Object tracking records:
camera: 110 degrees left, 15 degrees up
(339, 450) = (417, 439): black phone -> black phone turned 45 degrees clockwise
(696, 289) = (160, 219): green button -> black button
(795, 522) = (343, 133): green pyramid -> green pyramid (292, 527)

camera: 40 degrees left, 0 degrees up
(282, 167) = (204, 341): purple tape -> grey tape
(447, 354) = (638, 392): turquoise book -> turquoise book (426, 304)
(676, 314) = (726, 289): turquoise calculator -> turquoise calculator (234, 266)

# Assignment:
One number is the whole answer: how many lines in the records contain "black".

# Written response:
2